> _WHAT TO DO_
Reproduce verbatim the portion of the material that begins with the line containing "Esbjerg Badminton Center, Esbjerg, Denmark" and continues through the final line of the material, including both of those lines.
***** LISTED RECORDS
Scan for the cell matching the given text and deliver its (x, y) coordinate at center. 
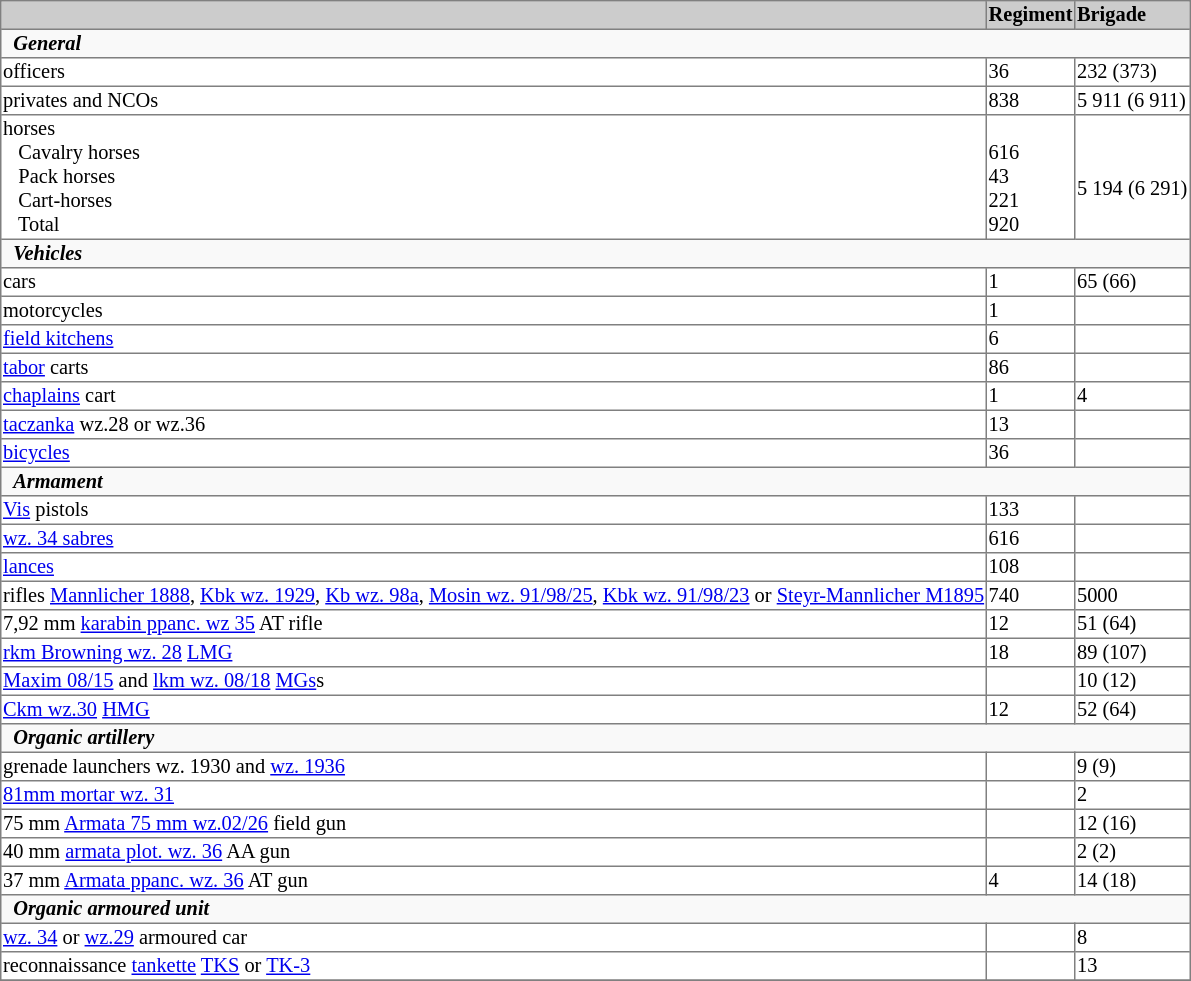
horses Cavalry horses Pack horses Cart-horses Total (494, 177)
wz. 34 sabres (494, 538)
9 (9) (1132, 766)
6 (1030, 339)
Vehicles (596, 253)
14 (18) (1132, 880)
Ckm wz.30 HMG (494, 709)
37 mm Armata ppanc. wz. 36 AT gun (494, 880)
2 (2) (1132, 852)
40 mm armata plot. wz. 36 AA gun (494, 852)
51 (64) (1132, 624)
616 (1030, 538)
grenade launchers wz. 1930 and wz. 1936 (494, 766)
86 (1030, 367)
Maxim 08/15 and lkm wz. 08/18 MGss (494, 681)
81mm mortar wz. 31 (494, 795)
reconnaissance tankette TKS or TK-3 (494, 966)
89 (107) (1132, 652)
field kitchens (494, 339)
5 911 (6 911) (1132, 100)
740 (1030, 595)
General (596, 43)
bicycles (494, 453)
7,92 mm karabin ppanc. wz 35 AT rifle (494, 624)
Organic armoured unit (596, 909)
133 (1030, 510)
rifles Mannlicher 1888, Kbk wz. 1929, Kb wz. 98a, Mosin wz. 91/98/25, Kbk wz. 91/98/23 or Steyr-Mannlicher M1895 (494, 595)
2 (1132, 795)
838 (1030, 100)
10 (12) (1132, 681)
taczanka wz.28 or wz.36 (494, 424)
motorcycles (494, 310)
65 (66) (1132, 282)
Regiment (1030, 15)
rkm Browning wz. 28 LMG (494, 652)
232 (373) (1132, 72)
Vis pistols (494, 510)
Organic artillery (596, 738)
tabor carts (494, 367)
chaplains cart (494, 396)
108 (1030, 567)
cars (494, 282)
Armament (596, 481)
5 194 (6 291) (1132, 177)
8 (1132, 937)
12 (16) (1132, 823)
wz. 34 or wz.29 armoured car (494, 937)
5000 (1132, 595)
18 (1030, 652)
officers (494, 72)
75 mm Armata 75 mm wz.02/26 field gun (494, 823)
61643221920 (1030, 177)
52 (64) (1132, 709)
privates and NCOs (494, 100)
Brigade (1132, 15)
lances (494, 567)
Identify which cell holds the provided text, then report its (x, y) central coordinate. 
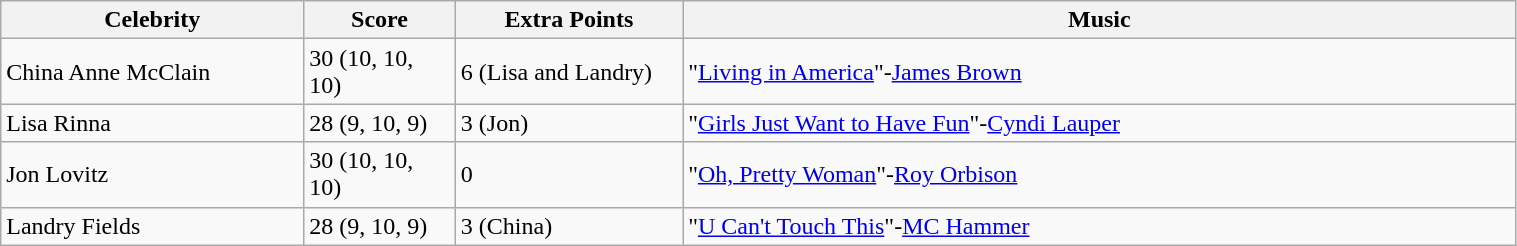
"U Can't Touch This"-MC Hammer (1100, 226)
Landry Fields (152, 226)
3 (Jon) (568, 123)
Score (380, 20)
Extra Points (568, 20)
6 (Lisa and Landry) (568, 72)
3 (China) (568, 226)
Music (1100, 20)
Jon Lovitz (152, 174)
Celebrity (152, 20)
"Girls Just Want to Have Fun"-Cyndi Lauper (1100, 123)
"Living in America"-James Brown (1100, 72)
"Oh, Pretty Woman"-Roy Orbison (1100, 174)
Lisa Rinna (152, 123)
China Anne McClain (152, 72)
0 (568, 174)
Return (X, Y) of the center of cell containing provided text 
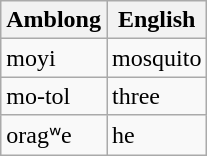
Amblong (54, 20)
moyi (54, 58)
he (156, 135)
English (156, 20)
mo-tol (54, 96)
oragʷe (54, 135)
three (156, 96)
mosquito (156, 58)
Scan for the cell matching the given text and deliver its [X, Y] coordinate at center. 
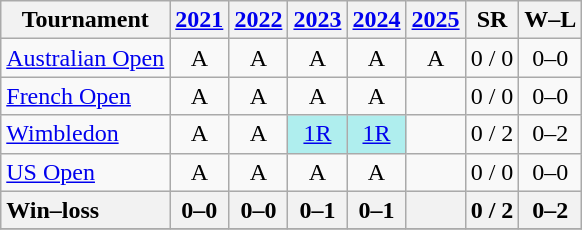
2023 [318, 20]
French Open [86, 96]
W–L [550, 20]
2024 [376, 20]
SR [492, 20]
Tournament [86, 20]
Win–loss [86, 210]
Wimbledon [86, 134]
US Open [86, 172]
2021 [200, 20]
Australian Open [86, 58]
2025 [436, 20]
2022 [258, 20]
Provide the [x, y] coordinate of the cell's center where the given text is located.  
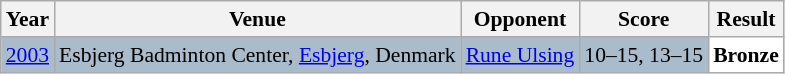
Esbjerg Badminton Center, Esbjerg, Denmark [258, 55]
Bronze [746, 55]
Rune Ulsing [520, 55]
Score [644, 19]
Year [28, 19]
2003 [28, 55]
Opponent [520, 19]
Result [746, 19]
10–15, 13–15 [644, 55]
Venue [258, 19]
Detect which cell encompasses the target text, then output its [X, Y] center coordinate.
**********
> _EXERCISE OUTPUT_
Esbjerg Badminton Center, Esbjerg, Denmark [258, 55]
Bronze [746, 55]
Rune Ulsing [520, 55]
Score [644, 19]
Year [28, 19]
2003 [28, 55]
Opponent [520, 19]
Result [746, 19]
10–15, 13–15 [644, 55]
Venue [258, 19]
Detect which cell encompasses the target text, then output its [X, Y] center coordinate.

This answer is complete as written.